*Exercise details*. Please copy the listing below word for word, leaving out the pictures.

[BEGIN Material for this task]

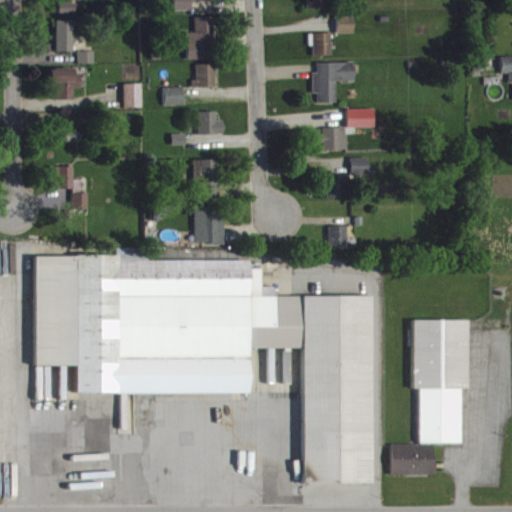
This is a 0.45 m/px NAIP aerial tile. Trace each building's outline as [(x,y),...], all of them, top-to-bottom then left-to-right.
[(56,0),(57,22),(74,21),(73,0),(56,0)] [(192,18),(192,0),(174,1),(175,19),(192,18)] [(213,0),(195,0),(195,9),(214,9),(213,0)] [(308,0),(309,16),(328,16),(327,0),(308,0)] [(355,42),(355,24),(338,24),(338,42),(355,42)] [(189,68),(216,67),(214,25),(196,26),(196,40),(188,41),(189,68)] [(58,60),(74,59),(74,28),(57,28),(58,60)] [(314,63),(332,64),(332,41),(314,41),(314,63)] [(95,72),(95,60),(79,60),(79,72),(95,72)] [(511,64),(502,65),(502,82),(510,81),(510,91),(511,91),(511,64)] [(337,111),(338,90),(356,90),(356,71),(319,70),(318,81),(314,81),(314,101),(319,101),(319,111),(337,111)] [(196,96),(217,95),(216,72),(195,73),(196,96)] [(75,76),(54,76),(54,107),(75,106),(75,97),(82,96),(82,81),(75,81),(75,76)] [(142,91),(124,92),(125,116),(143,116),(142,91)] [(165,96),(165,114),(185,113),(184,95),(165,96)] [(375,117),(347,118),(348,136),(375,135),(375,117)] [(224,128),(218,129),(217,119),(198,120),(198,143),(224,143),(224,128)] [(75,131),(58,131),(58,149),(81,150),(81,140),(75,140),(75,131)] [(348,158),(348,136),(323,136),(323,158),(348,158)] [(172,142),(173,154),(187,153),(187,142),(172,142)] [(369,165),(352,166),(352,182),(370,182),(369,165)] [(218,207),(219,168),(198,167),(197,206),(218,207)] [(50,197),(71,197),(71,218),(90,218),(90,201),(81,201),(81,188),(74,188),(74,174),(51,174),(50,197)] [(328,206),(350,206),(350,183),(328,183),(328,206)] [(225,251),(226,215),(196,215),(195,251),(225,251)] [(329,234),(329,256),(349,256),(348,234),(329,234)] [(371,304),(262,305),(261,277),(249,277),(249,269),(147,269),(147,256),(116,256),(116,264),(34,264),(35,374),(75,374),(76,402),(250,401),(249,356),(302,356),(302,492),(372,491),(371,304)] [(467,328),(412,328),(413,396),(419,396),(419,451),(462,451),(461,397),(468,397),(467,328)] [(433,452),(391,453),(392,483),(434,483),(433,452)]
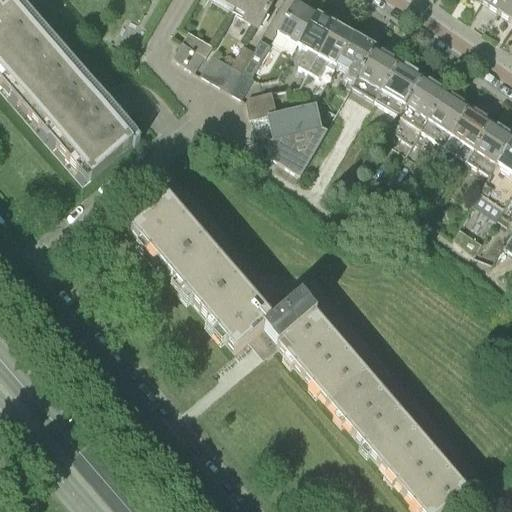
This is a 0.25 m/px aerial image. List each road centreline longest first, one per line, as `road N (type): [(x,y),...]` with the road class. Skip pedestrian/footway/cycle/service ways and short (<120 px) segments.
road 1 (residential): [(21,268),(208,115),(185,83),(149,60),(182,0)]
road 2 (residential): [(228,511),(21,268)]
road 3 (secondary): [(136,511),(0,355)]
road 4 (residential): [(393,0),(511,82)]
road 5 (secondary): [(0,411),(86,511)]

[END Material for this task]

*Solved exercise*.
This is a 0.45 m/px NAIP aerial tile. Trace each building's outline as [(x,y),...], all of them, top-to-bottom then left-to-right.
[(56,0),(57,22),(74,21),(73,0),(56,0)] [(192,18),(192,0),(174,1),(175,19),(192,18)] [(213,0),(195,0),(195,9),(214,9),(213,0)] [(308,0),(309,16),(328,16),(327,0),(308,0)] [(355,42),(355,24),(338,24),(338,42),(355,42)] [(189,68),(216,67),(214,25),(196,26),(196,40),(188,41),(189,68)] [(58,60),(74,59),(74,28),(57,28),(58,60)] [(314,63),(332,64),(332,41),(314,41),(314,63)] [(95,72),(95,60),(79,60),(79,72),(95,72)] [(511,64),(502,65),(502,82),(510,81),(510,91),(511,91),(511,64)] [(337,111),(338,90),(356,90),(356,71),(319,70),(318,81),(314,81),(314,101),(319,101),(319,111),(337,111)] [(196,96),(217,95),(216,72),(195,73),(196,96)] [(75,76),(54,76),(54,107),(75,106),(75,97),(82,96),(82,81),(75,81),(75,76)] [(142,91),(124,92),(125,116),(143,116),(142,91)] [(165,96),(165,114),(185,113),(184,95),(165,96)] [(375,117),(347,118),(348,136),(375,135),(375,117)] [(224,128),(218,129),(217,119),(198,120),(198,143),(224,143),(224,128)] [(75,131),(58,131),(58,149),(81,150),(81,140),(75,140),(75,131)] [(348,158),(348,136),(323,136),(323,158),(348,158)] [(172,142),(173,154),(187,153),(187,142),(172,142)] [(369,165),(352,166),(352,182),(370,182),(369,165)] [(218,207),(219,168),(198,167),(197,206),(218,207)] [(50,197),(71,197),(71,218),(90,218),(90,201),(81,201),(81,188),(74,188),(74,174),(51,174),(50,197)] [(328,206),(350,206),(350,183),(328,183),(328,206)] [(225,251),(226,215),(196,215),(195,251),(225,251)] [(329,234),(329,256),(349,256),(348,234),(329,234)] [(371,304),(262,305),(261,277),(249,277),(249,269),(147,269),(147,256),(116,256),(116,264),(34,264),(35,374),(75,374),(76,402),(250,401),(249,356),(302,356),(302,492),(372,491),(371,304)] [(467,328),(412,328),(413,396),(419,396),(419,451),(462,451),(461,397),(468,397),(467,328)] [(433,452),(391,453),(392,483),(434,483),(433,452)]
This is a 0.25 m/px aerial image. List each road centreline longest first, one per line, as `road N (type): [(x,y),...]` with the road class. Skip pedestrian/footway/cycle/service ways and short (<120 px) segments.
road 1 (residential): [(21,268),(208,115),(185,83),(149,60),(182,0)]
road 2 (residential): [(228,511),(21,268)]
road 3 (secondary): [(136,511),(0,355)]
road 4 (residential): [(393,0),(511,82)]
road 5 (secondary): [(0,411),(86,511)]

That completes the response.